* **GIVEN REQUEST**:
In the listing below, copy out every line that contains the string "clef". Case counts.

* **DATA SECTION**:
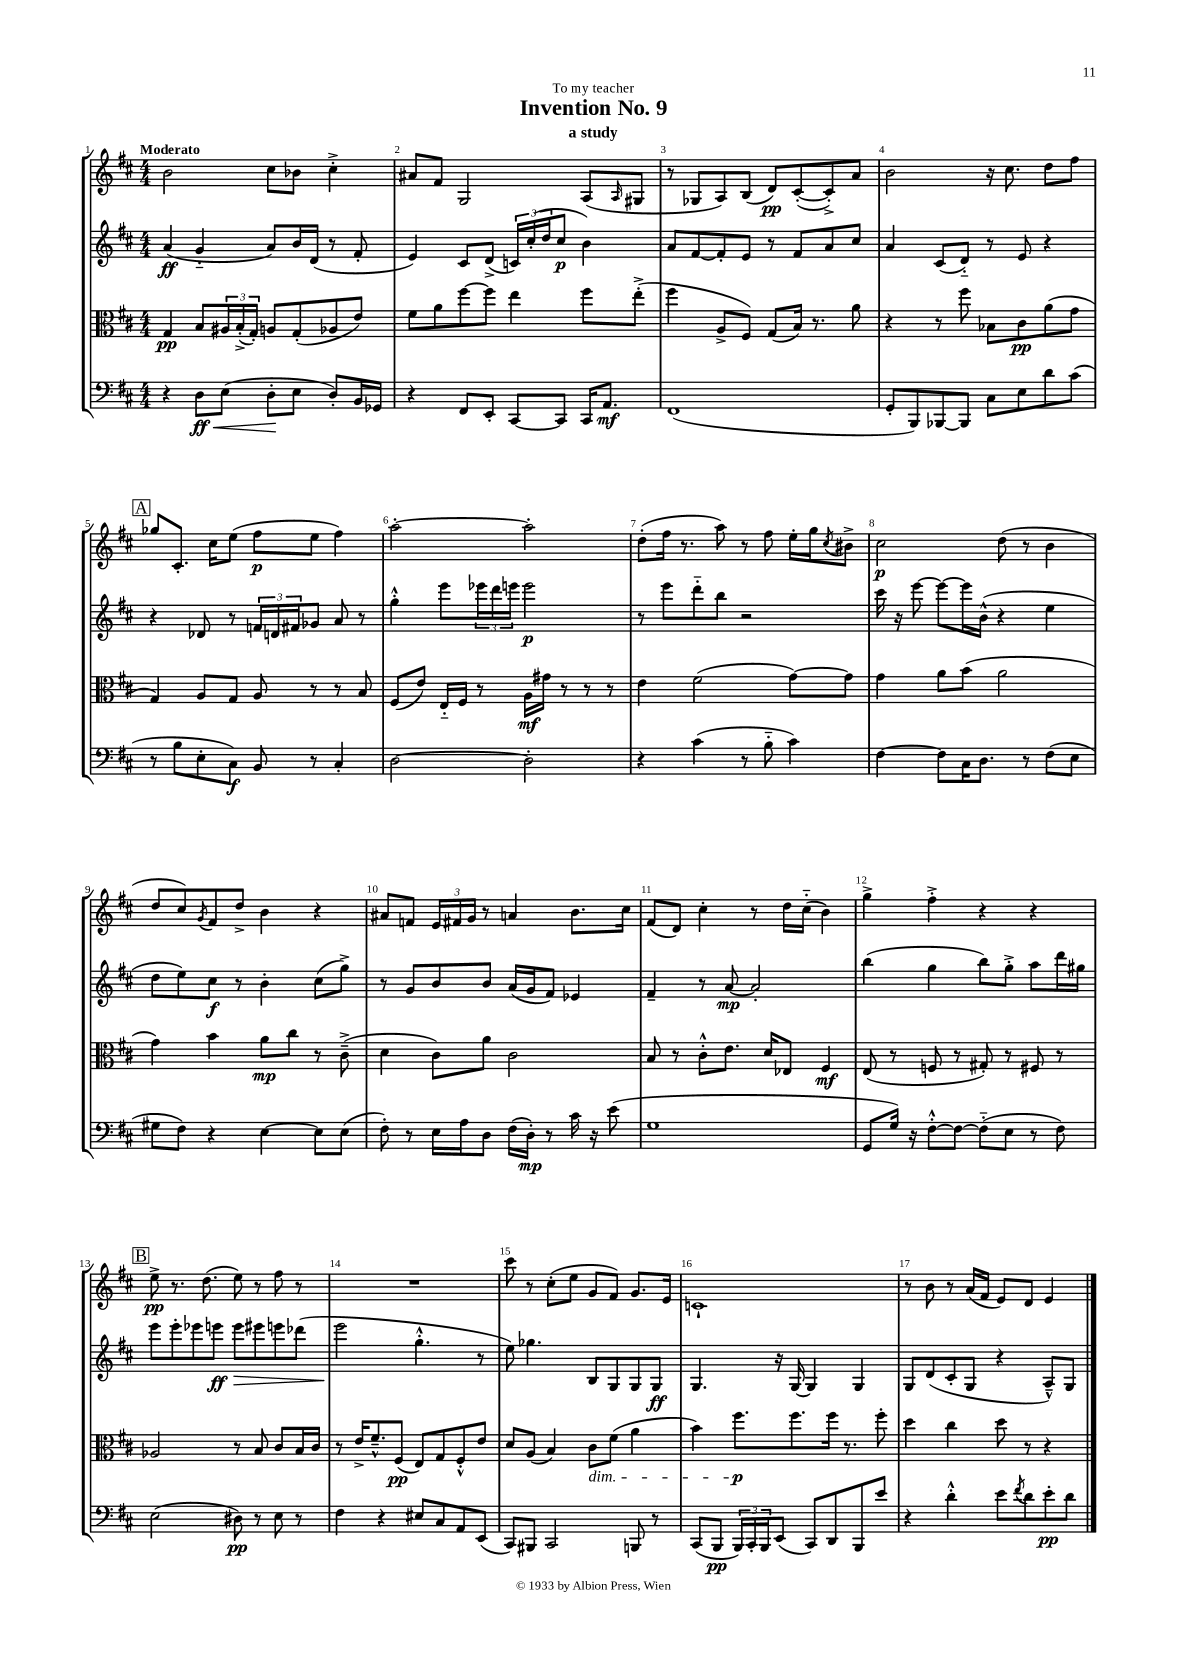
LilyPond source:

\header { title = "Invention No. 9" subtitle = "a study" dedication = "To my teacher" }
<<
\new StaffGroup <<
\new Staff = "s0" {
    \clef treble \key d \major \numericTimeSignature \time 4/4 \tempo "Moderato"
    b'2 cis''8 bes'8 cis''4-.-> |
    ais'8 fis'8 g2 a8( \grace { a16 } gis8 |
    r8 ges8 a8) b8( d'8\pp) cis'8~-.( cis'8-.->) a'8 |
    b'2 r16 cis''8. d''8 fis''8 |
    \mark \markup { \box "A" } ges''8 cis'8.-. cis''16 e''8( fis''8\p e''8 fis''4) |
    a''2~-. a''2-. |
    d''8-.( fis''16 r8. a''8) r8 fis''8 e''16-. g''16 \acciaccatura { cis''8 } bis'8-> |
    cis''2\p d''8( r8 b'4 |
    d''8 cis''8) \acciaccatura { g'8 } fis'8 d''8-> b'4 r4 |
    ais'8 f'8 \tuplet 3/2 { e'16 fis'16 g'16 } r8 a'4 b'8. cis''16 |
    fis'8( d'8) cis''4-. r8 d''16 cis''16-_( b'4) |
    g''4-> fis''4-.-> r4 r4 |
    \mark \markup { \box "B" } e''8->\pp r8. d''8.( e''8) r8 fis''8 r8 |
    R1 |
    cis'''8 r8 cis''8-.( e''8 g'8 fis'8) g'8. e'16 |
    c'1-! |
    r8 b'8 r8 a'16( fis'16 e'8) d'8 e'4 \bar "|." |
}
\new Staff = "s1" {
    \clef treble \key d \major \numericTimeSignature \time 4/4
    a'4\ff( g'4-_ a'8) b'16 d'16( r8 fis'8-. |
    e'4) cis'8 d'8->( \tuplet 3/2 { c'16) cis''16-.( d''16 } cis''8\p b'4) |
    a'8 fis'8~ fis'8-. e'8 r8 fis'8 a'8 cis''8 |
    a'4 cis'8( d'8-_) r8 e'8 r4 |
    \mark \markup { \box "A" } r4 des'8 r8 \tuplet 3/2 { f'16 d'16 fis'16 } ges'8 a'8 r8 |
    g''4-.-^ e'''8 \tuplet 3/2 { ees'''16 d'''16 e'''16 } e'''2\p |
    r8 e'''8 d'''8-_ b''8 r2 |
    cis'''16 r16 e'''8~ e'''8~ e'''16 b'16-^( r4 e''4 |
    d''8 e''8) cis''8\f r8 b'4-. cis''8( g''8->) |
    r8 g'8 b'8 b'8 a'16( g'16 fis'8) ees'4 |
    fis'4-- r8 a'8~\mp a'2-. |
    b''4( g''4 b''8) g''8-.-> a''8 d'''16 gis''16 |
    \mark \markup { \box "B" } e'''8 e'''8-. ees'''8 e'''8\ff e'''8\> eis'''8 e'''8 des'''8( |
    e'''2\! g''4.-.-^ r8 |
    e''8) ges''4. b8 g8 g8 g8\ff |
    g4. r16 g16~ g4 g4 |
    g8 d'8( cis'8-. g8 r4 a8---^) g8 \bar "|." |
}
\new Staff = "s2" {
    \clef alto \key d \major \numericTimeSignature \time 4/4
    g4\pp b8 \tuplet 3/2 { ais16 b16-.->( g16-.) } a8 g8-.( aes8 e'8) |
    fis'8 a'8 fis''8~ fis''8 e''4 fis''8 e''8-.->( |
    fis''4 a8-> fis8) g8( b16) r8. a'8 |
    r4 r8 fis''8 bes8 cis'8\pp a'8( g'8 |
    \mark \markup { \box "A" } g4) a8 g8 a8 r8 r8 b8 |
    fis8( e'8) e16-_ fis16 r8 a16\mf gis'16 r8 r8 r8 |
    e'4 fis'2( g'8~) g'8 |
    g'4 a'8 b'8( a'2 |
    g'4) b'4 a'8\mp cis''8 r8 cis'8--->( |
    d'4 cis'8) a'8 cis'2 |
    b8 r8 cis'8-.-^ e'8. d'16 ees8 fis4\mf |
    e8( r8 f8 r8 gis8-.) r8 fis8 r8 |
    \mark \markup { \box "B" } aes2 r8 b8 cis'8 b16 cis'16 |
    r8 e'16-> fis'8.---^ fis8\pp( e8) g8 fis8-.-^ e'8 |
    d'8 a8( b4) cis'8\dim fis'8( a'4 |
    b'4) fis''8.\p\! fis''8. fis''16 r8. fis''8-. |
    d''4 cis''4 d''8 r8 r4 \bar "|." |
}
\new Staff = "s3" {
    \clef bass \key d \major \numericTimeSignature \time 4/4
    r4 d8\ff\< e8( d8-.\! e8 d8-.) b,16 ges,16 |
    r4 fis,8 e,8-. cis,8~ cis,8 cis,16 a,8.\mf |
    fis,1( |
    g,8-. b,,8) bes,,8~ bes,,8 cis8 e8 d'8 cis'8( |
    \mark \markup { \box "A" } r8 b8 e8-. cis8\f) b,8 r8 cis4-. |
    d2~ d2-. |
    r4 cis'4( r8 b8-_ cis'4) |
    fis4~ fis8 cis16 d8. r8 fis8( e8 |
    gis8 fis8) r4 e4~ e8 e8( |
    fis8-.) r8 e16 a16 d8 fis16( d16-.\mp) r8 cis'16 r16 e'8( |
    g1 |
    g,8 g16) r16 fis8~-.-^ fis8~ fis8-_( e8 r8 fis8) |
    \mark \markup { \box "B" } e2( dis8\pp) r8 e8 r8 |
    fis4 r4 eis8 cis8 a,8 e,8( |
    cis,8) bis,,8 cis,2 b,,8 r8 |
    cis,8( b,,8\pp \tuplet 3/2 { b,,16) cis,16-. b,,16 } e,8( cis,8) d,8 b,,8 e'8 |
    r4 d'4-.-^ e'8 \acciaccatura { fis'8 } d'8 e'8-.\pp d'8 \bar "|." |
}
>>
>>
\layout { \context { \Score \override BarNumber.break-visibility = ##(#f #t #t) barNumberVisibility = #all-bar-numbers-visible } }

* **SOLVED PROBLEM**:
    \clef treble \key d \major \numericTimeSignature \time 4/4 \tempo "Moderato"
    \clef treble \key d \major \numericTimeSignature \time 4/4
    \clef alto \key d \major \numericTimeSignature \time 4/4
    \clef bass \key d \major \numericTimeSignature \time 4/4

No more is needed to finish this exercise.